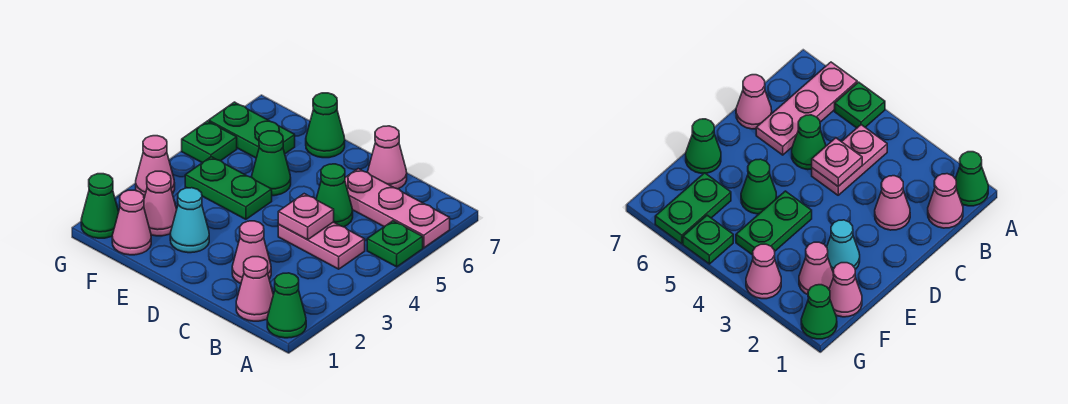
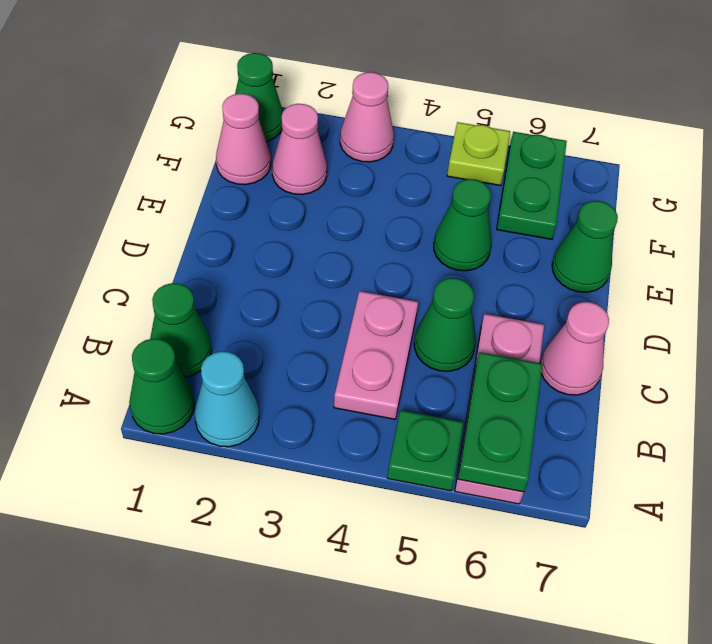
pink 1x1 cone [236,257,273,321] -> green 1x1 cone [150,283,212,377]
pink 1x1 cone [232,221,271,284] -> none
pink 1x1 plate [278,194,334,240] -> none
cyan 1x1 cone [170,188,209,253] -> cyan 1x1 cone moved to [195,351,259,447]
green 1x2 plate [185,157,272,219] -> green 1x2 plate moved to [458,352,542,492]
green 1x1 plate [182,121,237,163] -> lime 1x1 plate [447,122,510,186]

● ● ● ● ● ● ●

Give every line above again exactly, omitting whatever pictures appear.

pink 1x1 cone [236,257,273,321] -> green 1x1 cone [150,283,212,377]
pink 1x1 cone [232,221,271,284] -> none
pink 1x1 plate [278,194,334,240] -> none
cyan 1x1 cone [170,188,209,253] -> cyan 1x1 cone moved to [195,351,259,447]
green 1x2 plate [185,157,272,219] -> green 1x2 plate moved to [458,352,542,492]
green 1x1 plate [182,121,237,163] -> lime 1x1 plate [447,122,510,186]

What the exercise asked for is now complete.